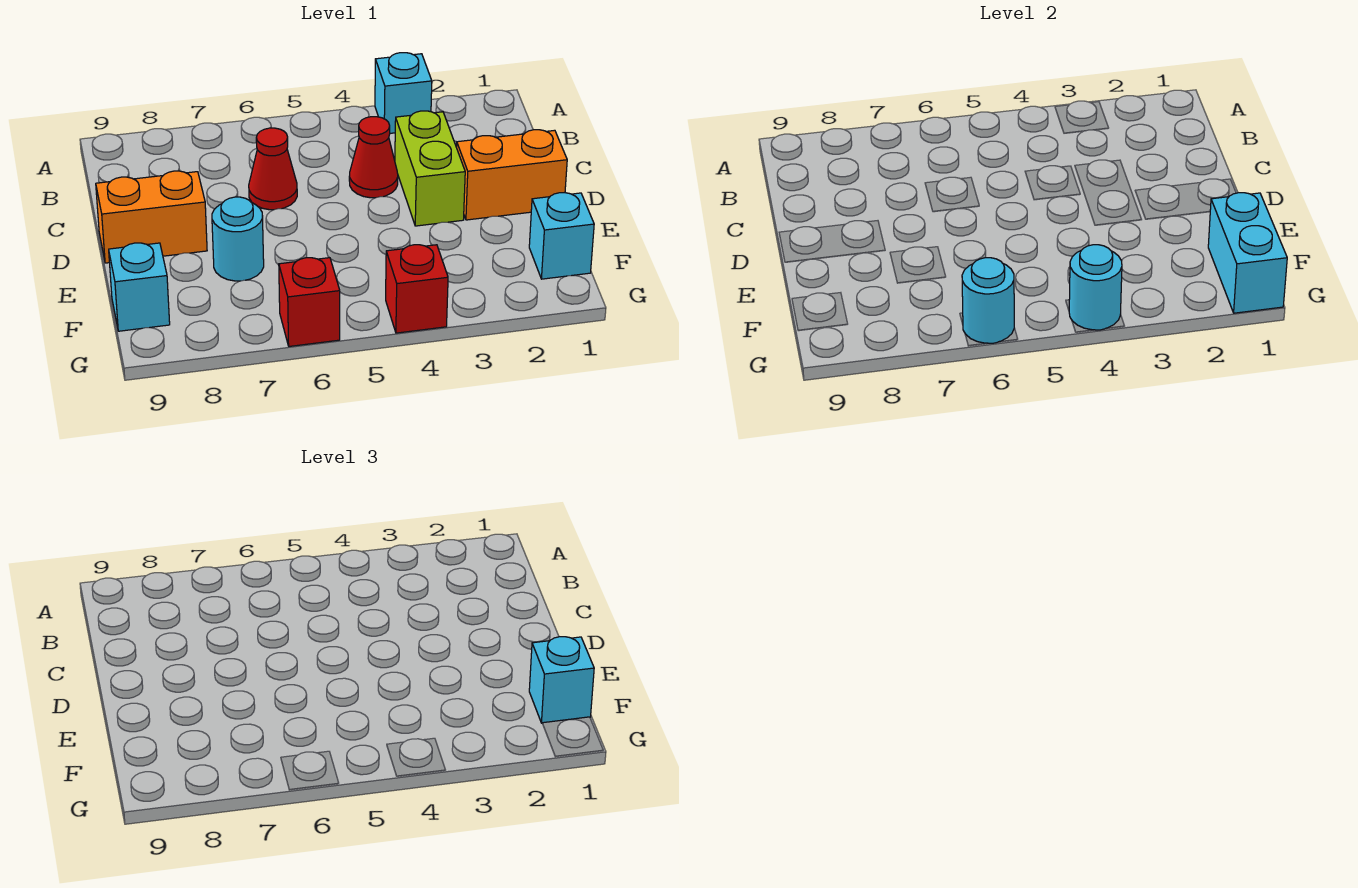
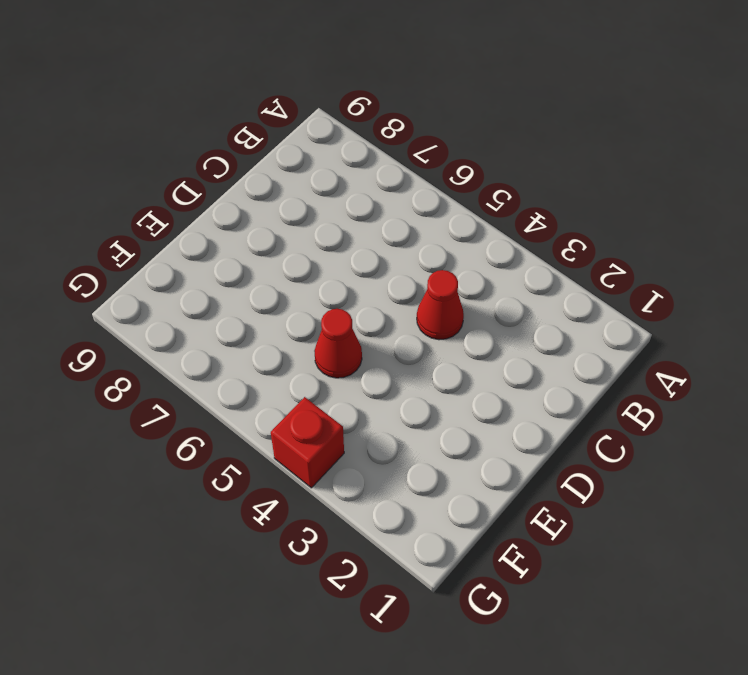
red cone E5 level 1 -> red cone C6 level 1
none -> cyan brick A3 level 1
none -> lime brick C3:D3 level 1
none -> orange brick D1:D2 level 1

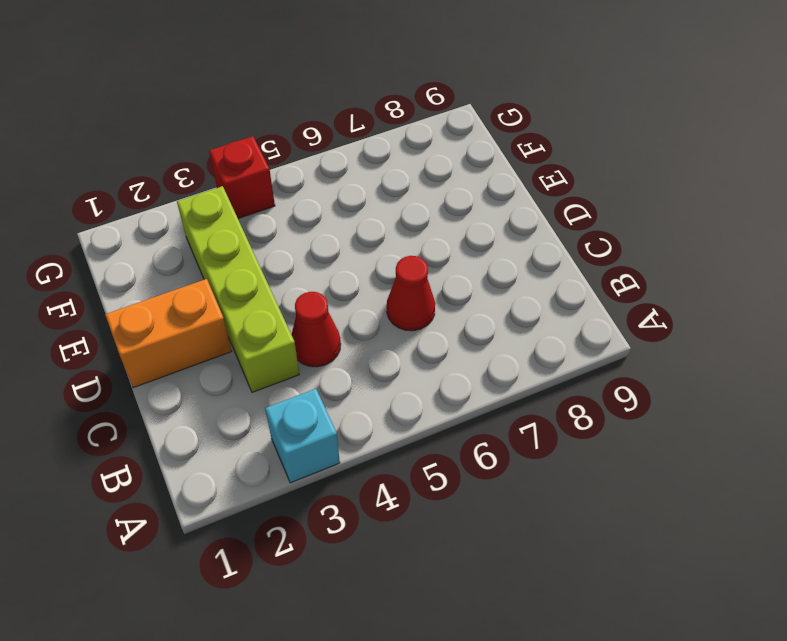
lime brick C3:F3 level 1 -> lime brick C3:D3 level 1
none -> orange brick D8:D9 level 1
none -> cyan round brick E7 level 1
none -> cyan brick F1 level 1

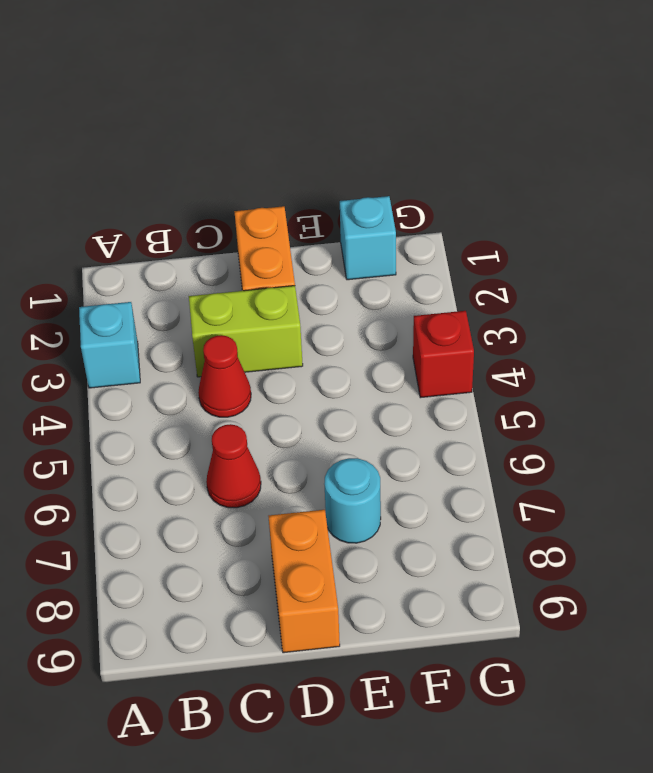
none -> cyan brick F9 level 1
none -> red brick G6 level 1
none -> cyan brick F1:G1 level 2

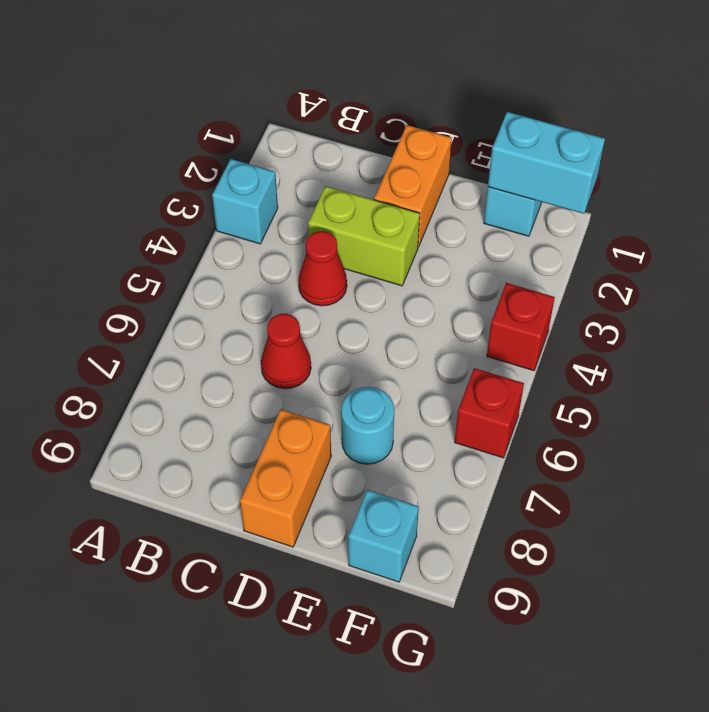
none -> cyan round brick G4 level 2
none -> cyan round brick G6 level 2
none -> cyan brick F1 level 3

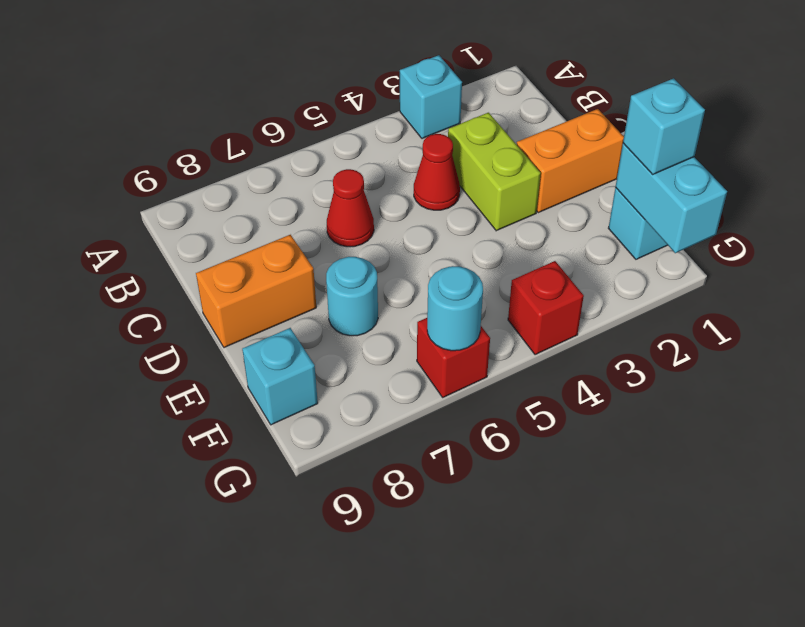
none -> cyan round brick G4 level 2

* **WORK TASK**
Exclude every picture and copy the remaining data exactly.

* **SOLUTION TO THIS TASK**
red cone E5 level 1 -> red cone C6 level 1
none -> cyan brick A3 level 1
none -> lime brick C3:D3 level 1
none -> orange brick D1:D2 level 1

lime brick C3:F3 level 1 -> lime brick C3:D3 level 1
none -> orange brick D8:D9 level 1
none -> cyan round brick E7 level 1
none -> cyan brick F1 level 1

none -> cyan brick F9 level 1
none -> red brick G6 level 1
none -> cyan brick F1:G1 level 2

none -> cyan round brick G4 level 2
none -> cyan round brick G6 level 2
none -> cyan brick F1 level 3

none -> cyan round brick G4 level 2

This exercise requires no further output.